• [TASK GOAL]:
Which lines in the entries below contain the string "none"? Show each of them in full.

Segment Open

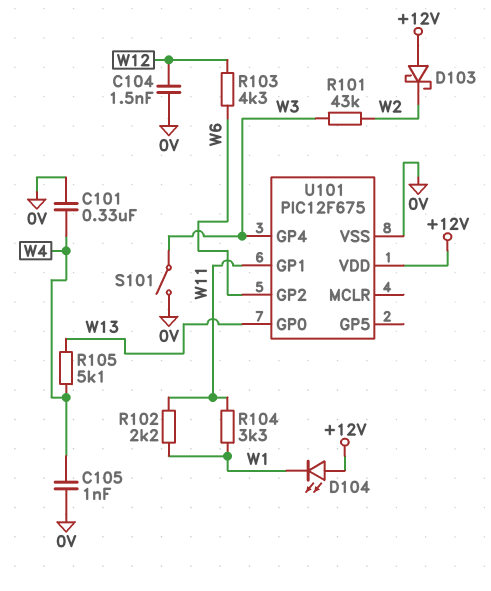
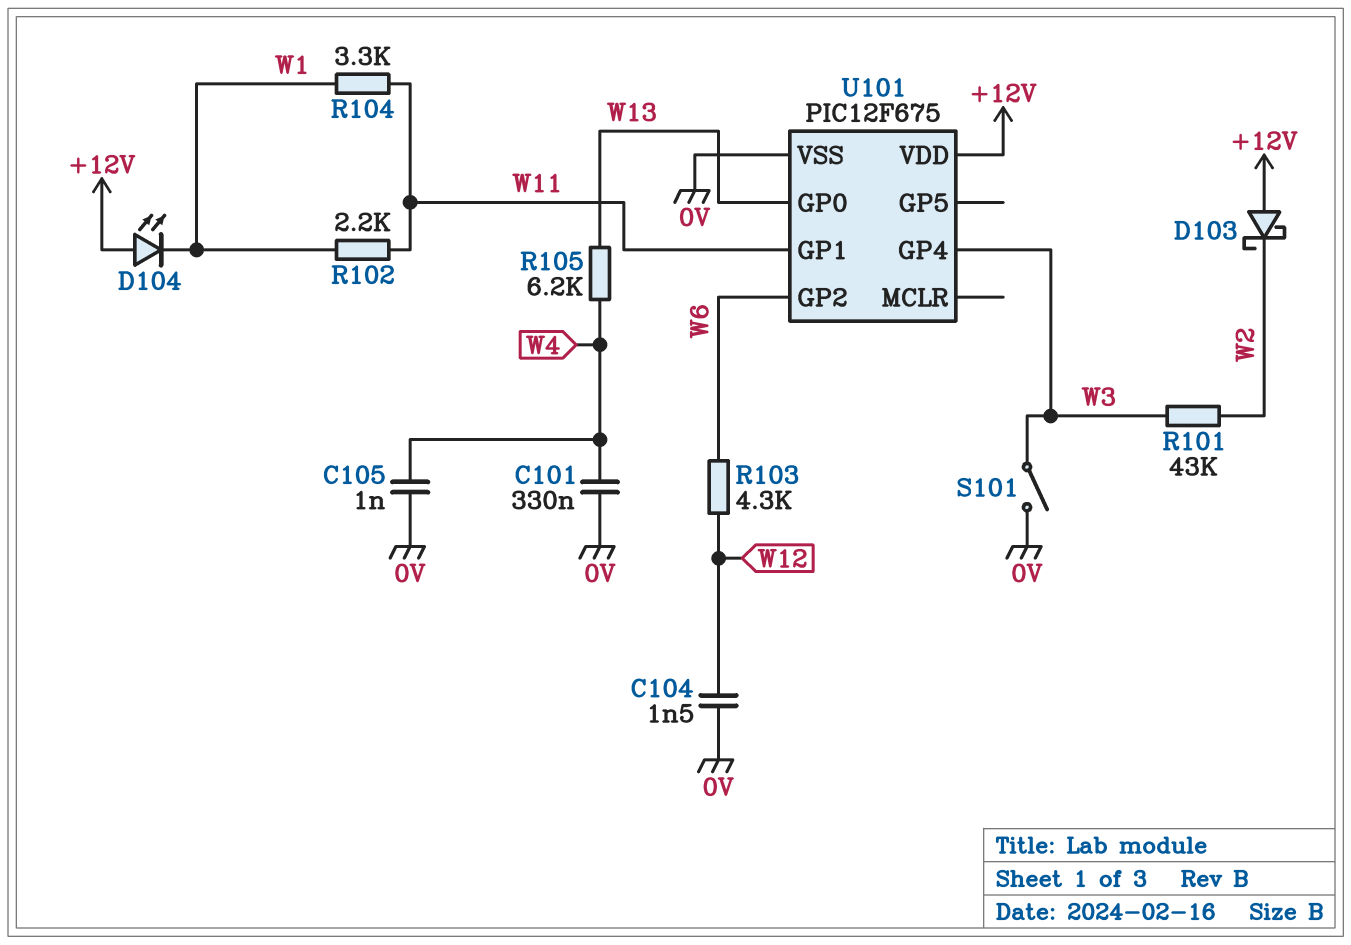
R105: 5.1k (W4, W13) -> 6.2k (W4, W13)

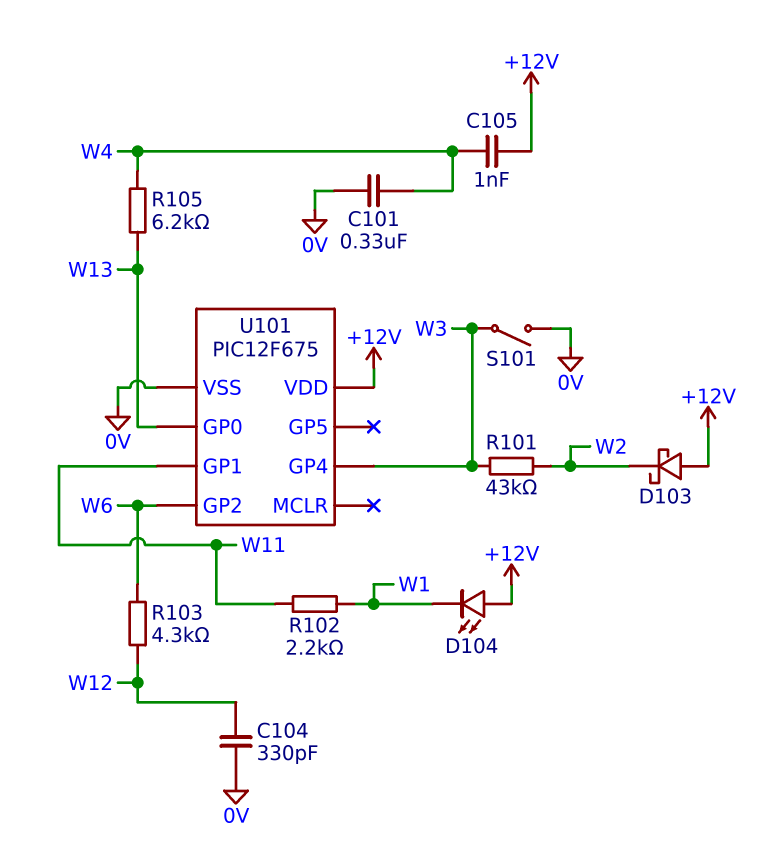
C104: 1.5nF (0V, W12) -> 330pF (0V, W12)
C105: 1nF (0V, W4) -> 1nF (+12V, W4)
R104: 3.3k (W1, W11) -> none

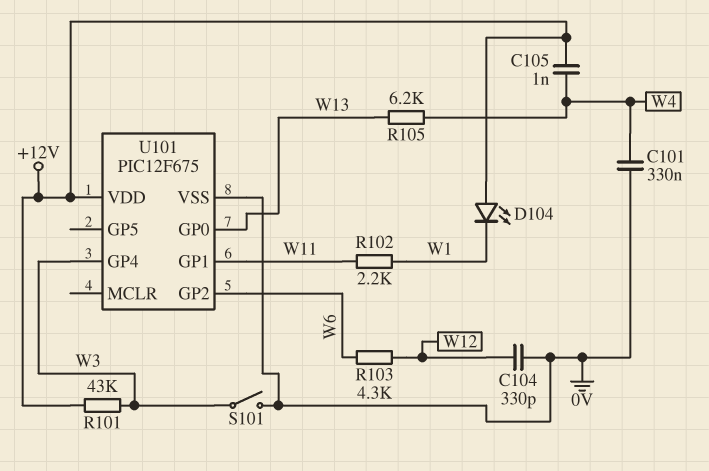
D103: schottky (A +12V, K W2) -> none
R101: 43k (W2, W3) -> 43k (+12V, W3)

Segment Closed

• [REPLY TO THE TASK]:
R104: 3.3k (W1, W11) -> none
D103: schottky (A +12V, K W2) -> none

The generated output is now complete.